[Structure detection data]
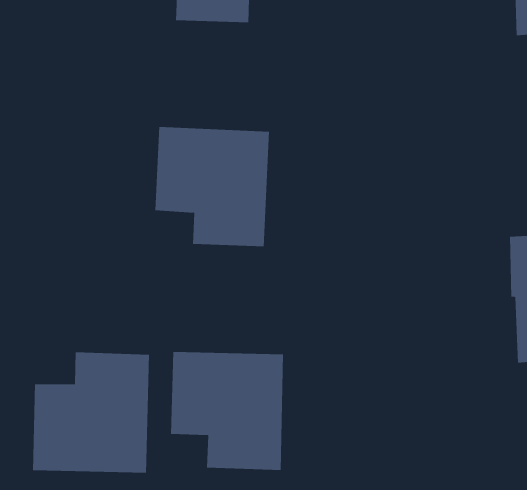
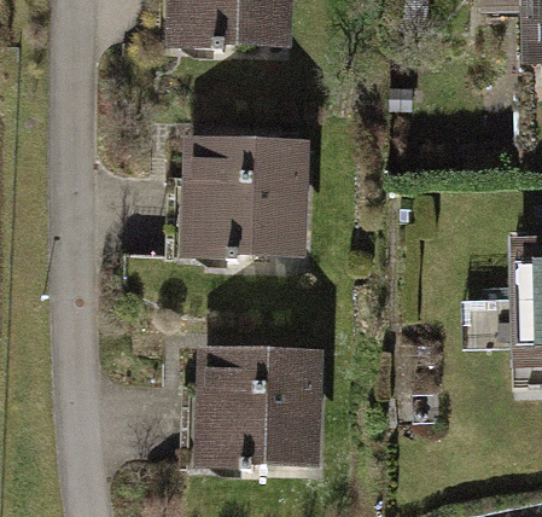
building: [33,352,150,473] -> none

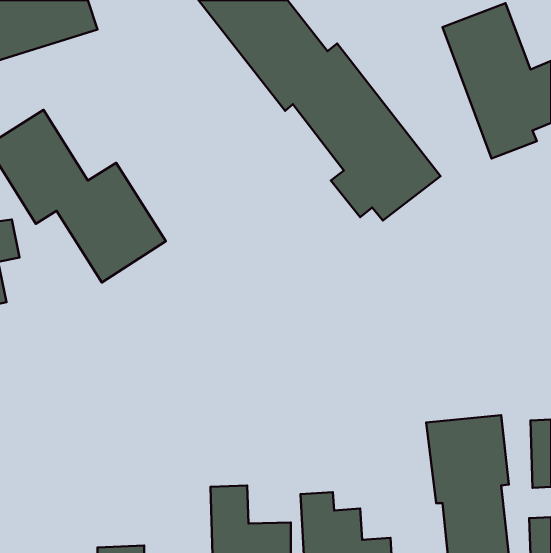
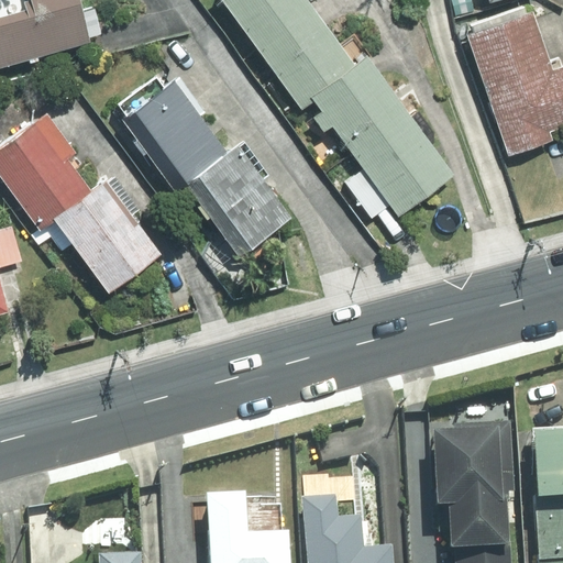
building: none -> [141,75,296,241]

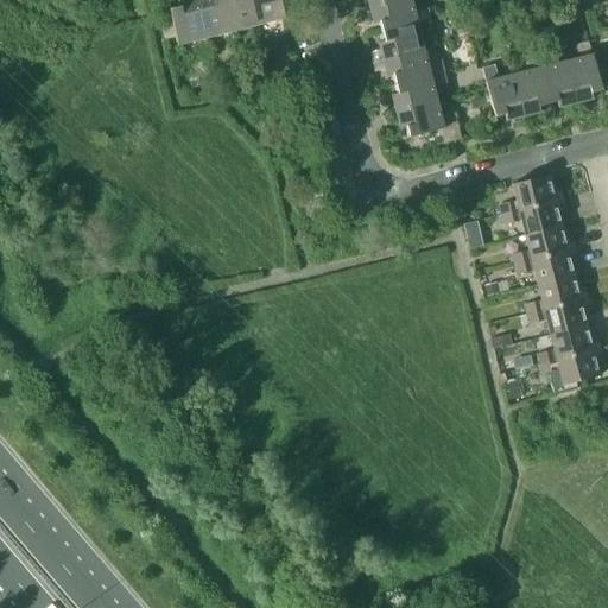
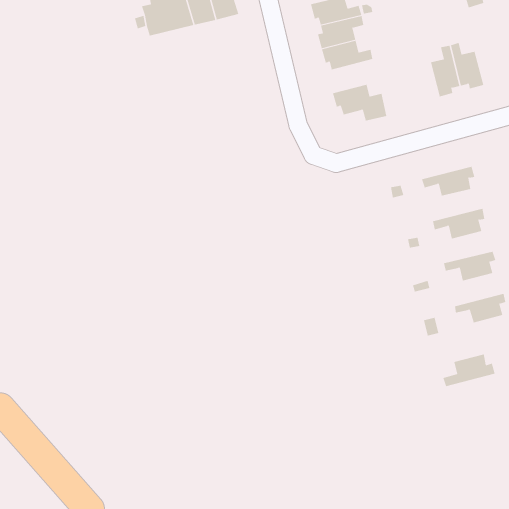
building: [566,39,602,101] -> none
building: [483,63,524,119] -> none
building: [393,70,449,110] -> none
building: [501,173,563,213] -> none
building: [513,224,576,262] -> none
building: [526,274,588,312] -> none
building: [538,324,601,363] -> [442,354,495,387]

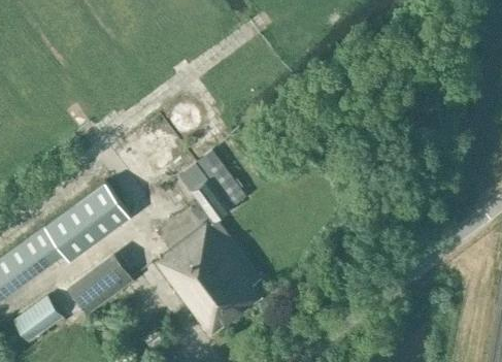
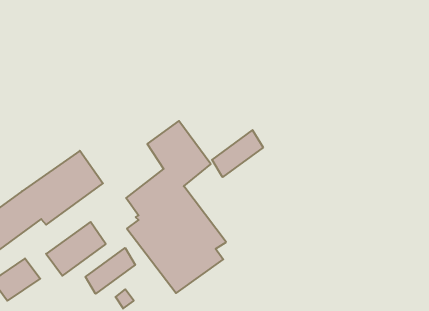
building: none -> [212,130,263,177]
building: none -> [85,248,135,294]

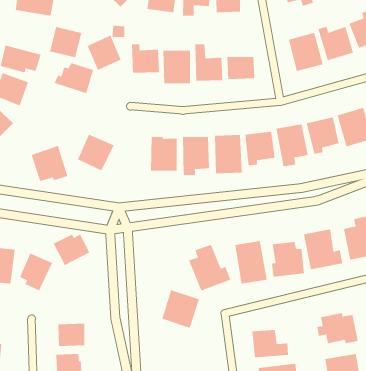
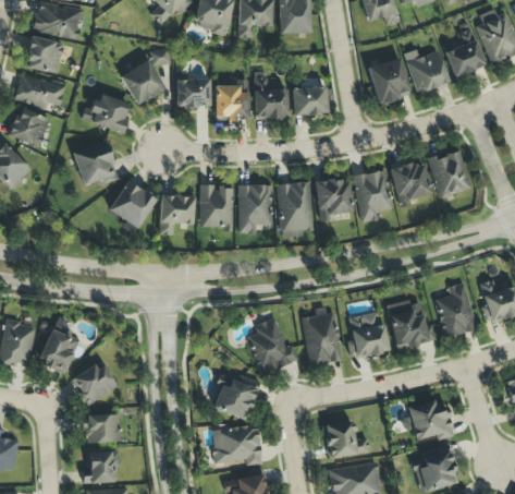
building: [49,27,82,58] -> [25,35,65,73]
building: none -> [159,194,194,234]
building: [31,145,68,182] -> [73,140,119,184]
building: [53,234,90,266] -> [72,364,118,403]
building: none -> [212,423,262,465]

...

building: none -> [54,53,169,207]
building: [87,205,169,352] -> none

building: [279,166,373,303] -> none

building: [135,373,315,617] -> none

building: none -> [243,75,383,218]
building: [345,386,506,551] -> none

==

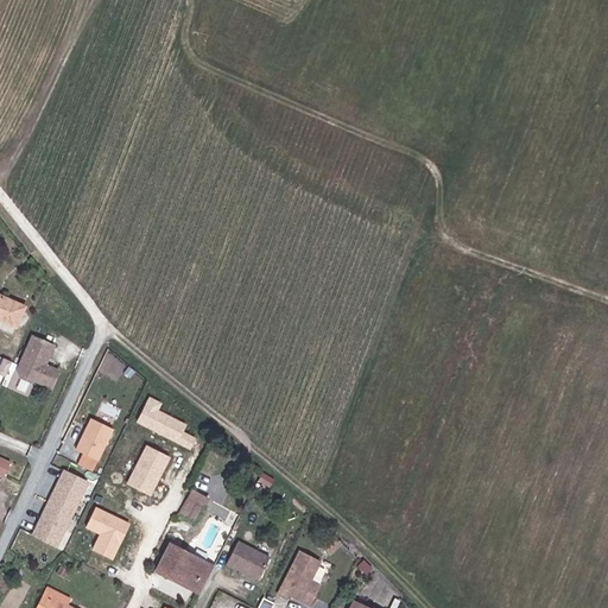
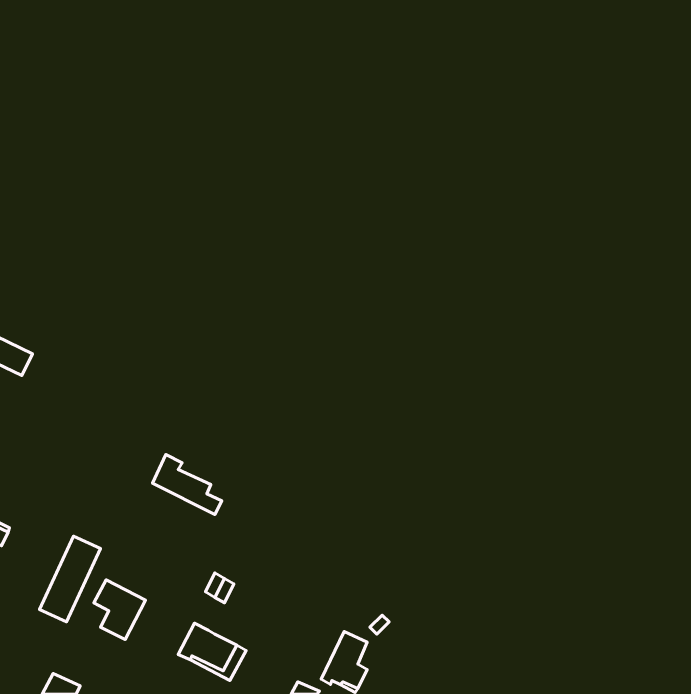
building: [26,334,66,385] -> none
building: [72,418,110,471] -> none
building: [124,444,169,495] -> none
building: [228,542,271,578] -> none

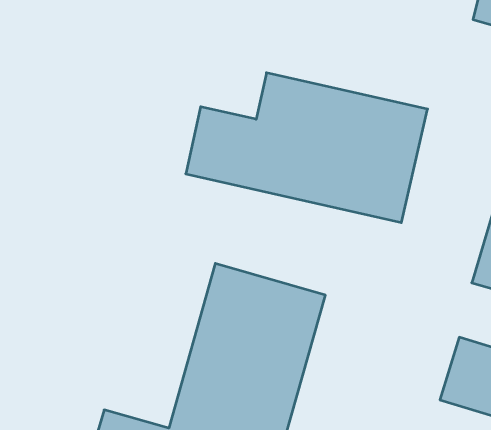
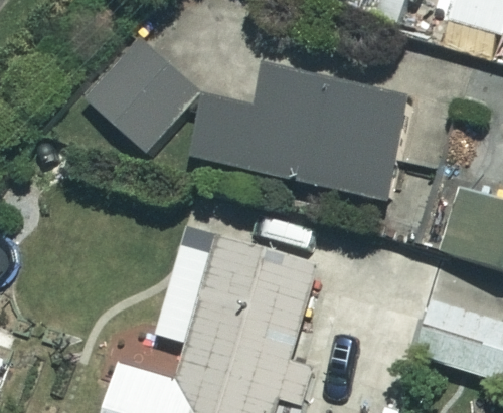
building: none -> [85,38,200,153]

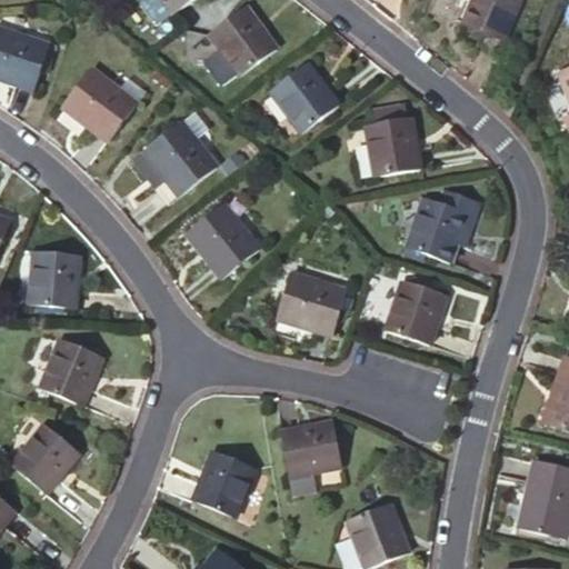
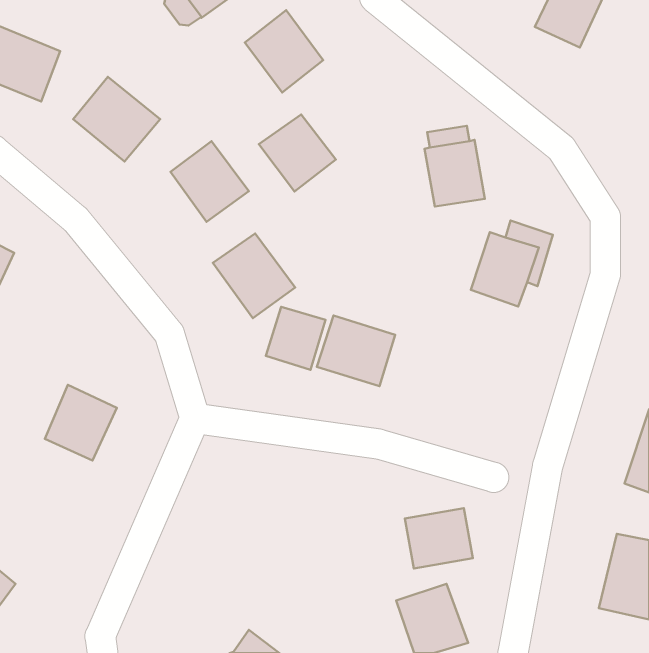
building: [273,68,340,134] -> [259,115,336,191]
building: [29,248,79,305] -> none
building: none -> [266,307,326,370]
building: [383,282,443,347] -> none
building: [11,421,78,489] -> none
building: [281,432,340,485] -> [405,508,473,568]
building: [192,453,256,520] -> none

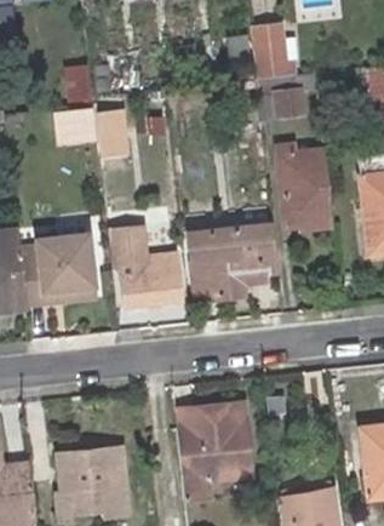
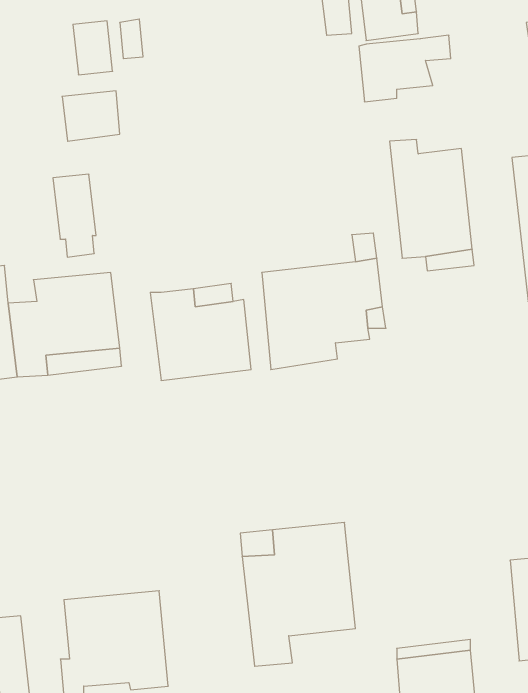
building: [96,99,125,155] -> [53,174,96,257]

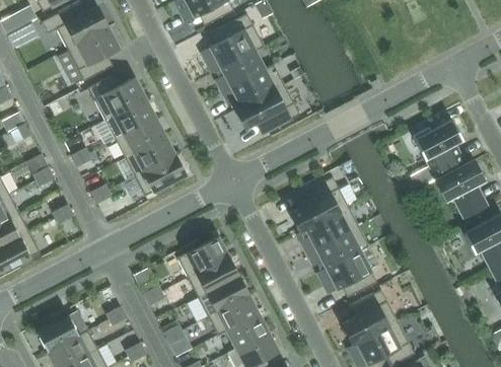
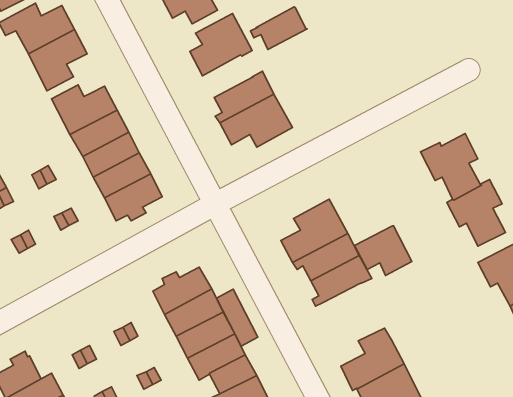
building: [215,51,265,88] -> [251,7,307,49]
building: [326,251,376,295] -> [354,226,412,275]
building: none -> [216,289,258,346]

* TASK INSTRUCTIONS: The answer must be the part of the records that opens with the line containing "building: [33,352,150,473] -> none" and closes with the line containing "building: none -> [212,423,262,465]", reproduced exactly, with no pictures.

* SOLUTION BELOW:
building: [33,352,150,473] -> none

building: none -> [141,75,296,241]

building: [566,39,602,101] -> none
building: [483,63,524,119] -> none
building: [393,70,449,110] -> none
building: [501,173,563,213] -> none
building: [513,224,576,262] -> none
building: [526,274,588,312] -> none
building: [538,324,601,363] -> [442,354,495,387]

building: none -> [212,130,263,177]
building: none -> [85,248,135,294]

building: [49,27,82,58] -> [25,35,65,73]
building: none -> [159,194,194,234]
building: [31,145,68,182] -> [73,140,119,184]
building: [53,234,90,266] -> [72,364,118,403]
building: none -> [212,423,262,465]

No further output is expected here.